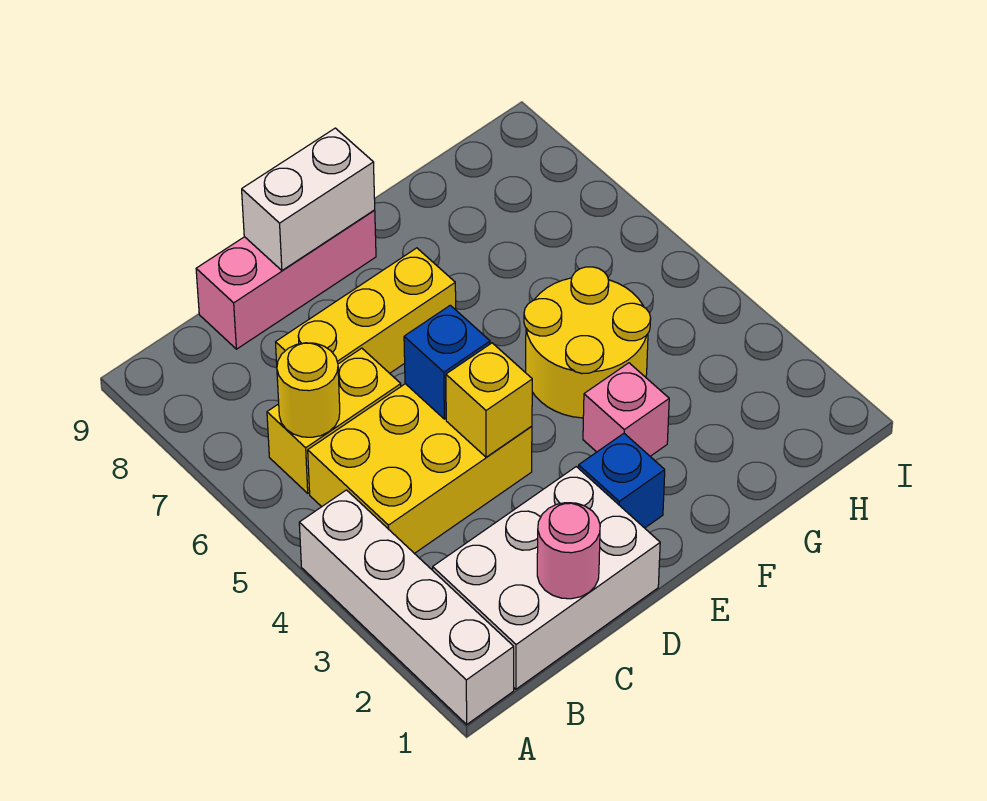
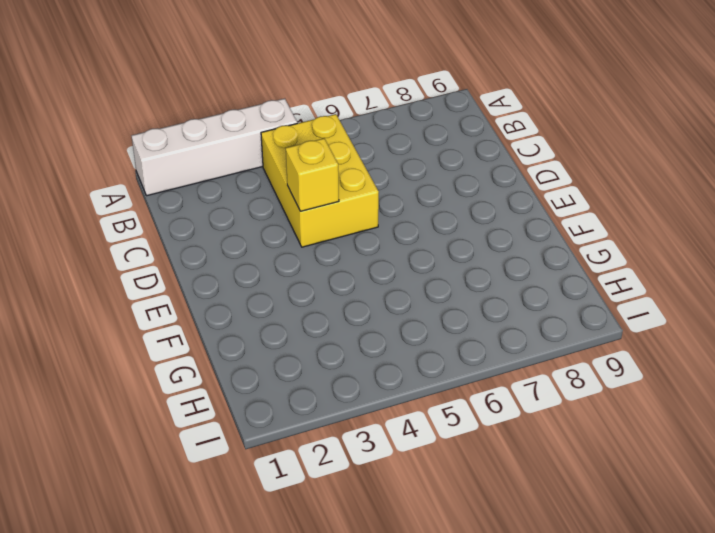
none -> white brick B1:D2 level 1
none -> yellow brick B6:C6 level 1
none -> yellow brick C7:E7 level 1

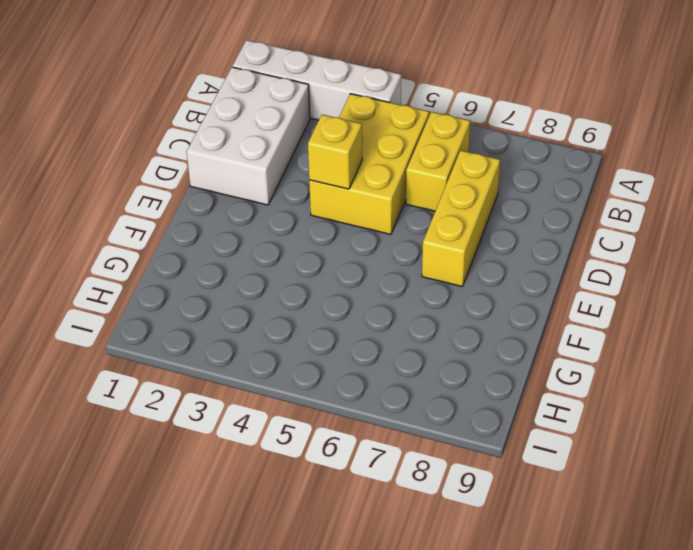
none -> pink brick C9:E9 level 1
none -> blue brick E2 level 1
none -> pink brick F3 level 1

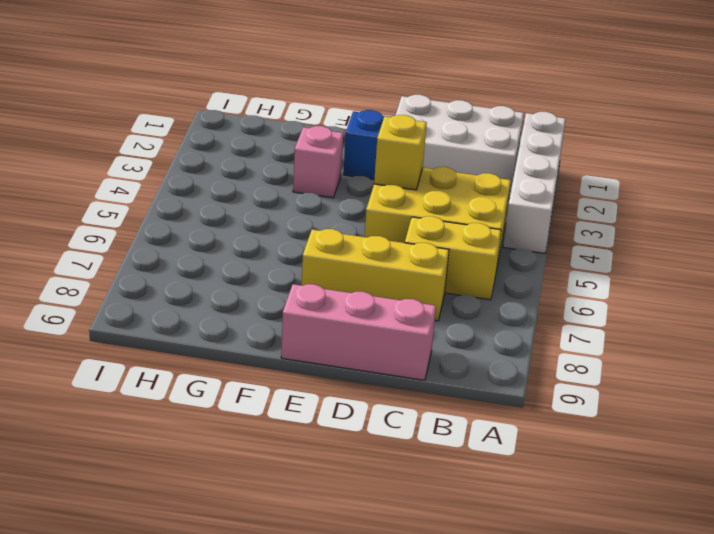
none -> yellow round brick F4:G5 level 1
none -> yellow round brick B6 level 2
none -> pink round brick C1 level 2

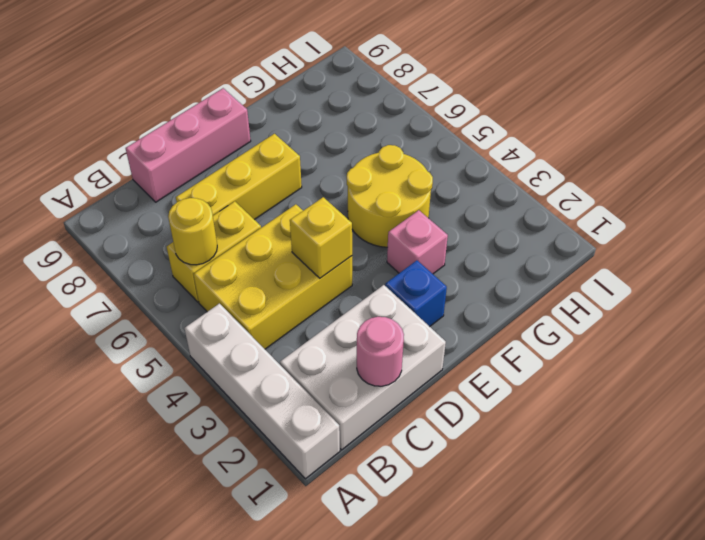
none -> blue brick D5 level 2
none -> white brick D9:E9 level 2

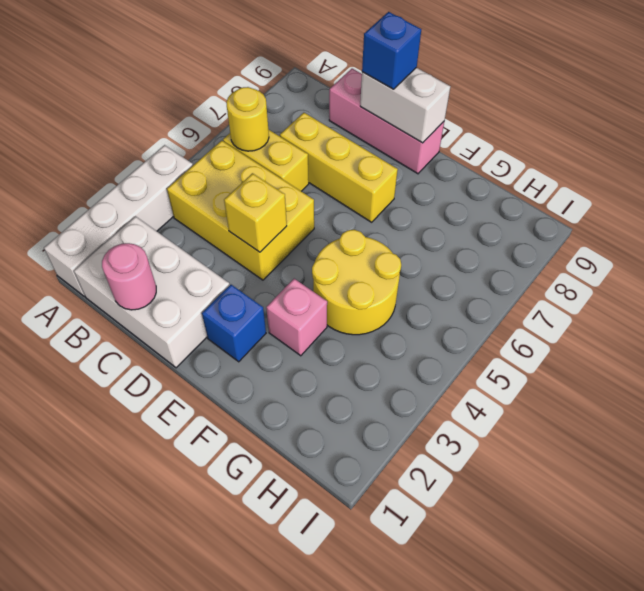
blue brick D9 level 3 -> blue brick D5 level 2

**What is being asked:**
No pictures go in the copy. Retype exactly the lines from the one with "none -> pink round brick C1 level 2" through the last line of the entries above, both included, and nothing more.

**Answer box:**
none -> pink round brick C1 level 2

none -> blue brick D5 level 2
none -> white brick D9:E9 level 2

blue brick D9 level 3 -> blue brick D5 level 2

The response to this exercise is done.